_Goal of the exercise:_
Transcribe the listing word for word. Begin at its first line and end with the line containing "purple traffic cone: 2 -> 1".
-.-.-
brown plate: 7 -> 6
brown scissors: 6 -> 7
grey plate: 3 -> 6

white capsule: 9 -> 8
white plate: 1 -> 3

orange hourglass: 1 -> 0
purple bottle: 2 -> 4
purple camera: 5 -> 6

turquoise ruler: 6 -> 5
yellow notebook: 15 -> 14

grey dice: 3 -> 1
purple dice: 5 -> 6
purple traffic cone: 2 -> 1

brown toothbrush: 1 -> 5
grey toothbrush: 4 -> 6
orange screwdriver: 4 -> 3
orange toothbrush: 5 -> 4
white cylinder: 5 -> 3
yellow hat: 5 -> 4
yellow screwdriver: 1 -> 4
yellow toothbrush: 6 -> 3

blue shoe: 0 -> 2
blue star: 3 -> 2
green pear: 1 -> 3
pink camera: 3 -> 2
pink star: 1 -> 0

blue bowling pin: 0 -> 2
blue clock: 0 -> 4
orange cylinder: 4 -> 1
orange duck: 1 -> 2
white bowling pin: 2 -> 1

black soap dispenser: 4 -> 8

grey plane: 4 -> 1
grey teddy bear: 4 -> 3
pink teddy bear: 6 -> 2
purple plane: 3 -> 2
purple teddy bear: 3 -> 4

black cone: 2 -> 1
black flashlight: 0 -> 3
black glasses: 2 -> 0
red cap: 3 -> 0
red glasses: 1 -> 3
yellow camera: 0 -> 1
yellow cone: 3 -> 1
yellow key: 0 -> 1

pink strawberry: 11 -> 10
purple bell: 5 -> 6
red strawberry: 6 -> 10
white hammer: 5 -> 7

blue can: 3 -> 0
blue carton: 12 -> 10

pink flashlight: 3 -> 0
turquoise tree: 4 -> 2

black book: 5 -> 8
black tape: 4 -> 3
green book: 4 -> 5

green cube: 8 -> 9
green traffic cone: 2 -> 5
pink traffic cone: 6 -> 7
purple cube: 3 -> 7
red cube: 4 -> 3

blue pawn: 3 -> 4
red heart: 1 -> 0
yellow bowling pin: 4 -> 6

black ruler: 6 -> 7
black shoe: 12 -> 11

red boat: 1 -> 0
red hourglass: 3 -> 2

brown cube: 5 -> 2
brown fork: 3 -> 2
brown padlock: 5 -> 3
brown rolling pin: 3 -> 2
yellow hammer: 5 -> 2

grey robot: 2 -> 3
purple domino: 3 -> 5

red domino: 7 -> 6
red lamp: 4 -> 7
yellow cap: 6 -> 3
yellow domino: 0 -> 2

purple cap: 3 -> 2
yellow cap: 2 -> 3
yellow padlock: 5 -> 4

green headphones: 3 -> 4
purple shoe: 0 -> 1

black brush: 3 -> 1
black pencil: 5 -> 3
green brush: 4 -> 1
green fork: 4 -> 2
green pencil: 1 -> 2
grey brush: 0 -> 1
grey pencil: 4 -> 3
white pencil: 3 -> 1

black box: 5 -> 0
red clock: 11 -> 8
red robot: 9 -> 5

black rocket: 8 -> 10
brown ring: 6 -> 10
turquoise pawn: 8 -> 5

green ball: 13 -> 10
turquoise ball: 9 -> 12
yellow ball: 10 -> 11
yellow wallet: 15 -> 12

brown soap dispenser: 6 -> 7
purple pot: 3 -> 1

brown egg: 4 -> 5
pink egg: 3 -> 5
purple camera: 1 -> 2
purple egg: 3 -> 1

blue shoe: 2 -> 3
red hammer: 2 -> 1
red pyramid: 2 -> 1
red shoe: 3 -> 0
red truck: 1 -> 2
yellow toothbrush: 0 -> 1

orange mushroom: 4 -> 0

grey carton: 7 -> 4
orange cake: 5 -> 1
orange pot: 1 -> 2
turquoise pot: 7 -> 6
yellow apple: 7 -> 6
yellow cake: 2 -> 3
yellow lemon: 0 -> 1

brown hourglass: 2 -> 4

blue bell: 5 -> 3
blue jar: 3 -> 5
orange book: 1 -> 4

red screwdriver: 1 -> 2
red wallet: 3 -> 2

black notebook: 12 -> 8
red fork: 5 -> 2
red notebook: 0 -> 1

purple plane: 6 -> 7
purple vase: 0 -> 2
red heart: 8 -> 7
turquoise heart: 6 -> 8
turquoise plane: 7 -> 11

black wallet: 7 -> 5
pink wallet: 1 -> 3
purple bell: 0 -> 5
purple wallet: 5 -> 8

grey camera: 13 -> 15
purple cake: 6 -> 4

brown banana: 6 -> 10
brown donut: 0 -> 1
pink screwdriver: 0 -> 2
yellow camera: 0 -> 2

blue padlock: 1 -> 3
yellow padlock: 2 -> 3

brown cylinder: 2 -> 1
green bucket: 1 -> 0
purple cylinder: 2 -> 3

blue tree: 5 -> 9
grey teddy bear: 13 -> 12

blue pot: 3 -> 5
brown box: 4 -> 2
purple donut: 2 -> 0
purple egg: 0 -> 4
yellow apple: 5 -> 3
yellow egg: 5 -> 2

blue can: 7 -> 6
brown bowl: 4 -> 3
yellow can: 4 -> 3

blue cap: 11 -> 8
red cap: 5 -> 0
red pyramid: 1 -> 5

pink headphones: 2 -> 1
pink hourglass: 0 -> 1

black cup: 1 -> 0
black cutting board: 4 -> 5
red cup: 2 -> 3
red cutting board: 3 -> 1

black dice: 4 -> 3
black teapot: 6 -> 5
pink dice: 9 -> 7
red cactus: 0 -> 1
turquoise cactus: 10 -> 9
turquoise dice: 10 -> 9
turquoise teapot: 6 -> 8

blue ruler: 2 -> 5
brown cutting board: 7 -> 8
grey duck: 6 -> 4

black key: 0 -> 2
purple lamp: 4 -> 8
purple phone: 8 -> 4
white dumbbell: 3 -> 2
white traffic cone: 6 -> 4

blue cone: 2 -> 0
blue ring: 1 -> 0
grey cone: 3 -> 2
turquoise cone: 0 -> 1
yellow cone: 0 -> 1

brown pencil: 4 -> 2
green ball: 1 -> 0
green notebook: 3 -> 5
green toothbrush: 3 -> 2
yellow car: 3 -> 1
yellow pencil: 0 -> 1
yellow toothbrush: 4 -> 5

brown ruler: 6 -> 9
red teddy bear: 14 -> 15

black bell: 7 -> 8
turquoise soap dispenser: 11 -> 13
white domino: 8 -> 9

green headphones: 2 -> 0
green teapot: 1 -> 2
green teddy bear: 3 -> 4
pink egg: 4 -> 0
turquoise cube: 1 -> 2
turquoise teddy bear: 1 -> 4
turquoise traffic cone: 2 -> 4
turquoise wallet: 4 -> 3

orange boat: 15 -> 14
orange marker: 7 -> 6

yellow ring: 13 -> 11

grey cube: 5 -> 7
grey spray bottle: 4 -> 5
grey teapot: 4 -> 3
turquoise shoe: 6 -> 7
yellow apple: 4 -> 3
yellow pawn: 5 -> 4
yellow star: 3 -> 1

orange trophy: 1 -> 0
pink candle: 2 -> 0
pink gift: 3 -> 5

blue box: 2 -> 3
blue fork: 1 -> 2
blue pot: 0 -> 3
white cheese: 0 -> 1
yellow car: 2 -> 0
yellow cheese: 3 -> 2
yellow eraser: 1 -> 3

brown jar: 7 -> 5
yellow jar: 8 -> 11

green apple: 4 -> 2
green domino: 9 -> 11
-.-.-
_Task response:_
brown plate: 7 -> 6
brown scissors: 6 -> 7
grey plate: 3 -> 6

white capsule: 9 -> 8
white plate: 1 -> 3

orange hourglass: 1 -> 0
purple bottle: 2 -> 4
purple camera: 5 -> 6

turquoise ruler: 6 -> 5
yellow notebook: 15 -> 14

grey dice: 3 -> 1
purple dice: 5 -> 6
purple traffic cone: 2 -> 1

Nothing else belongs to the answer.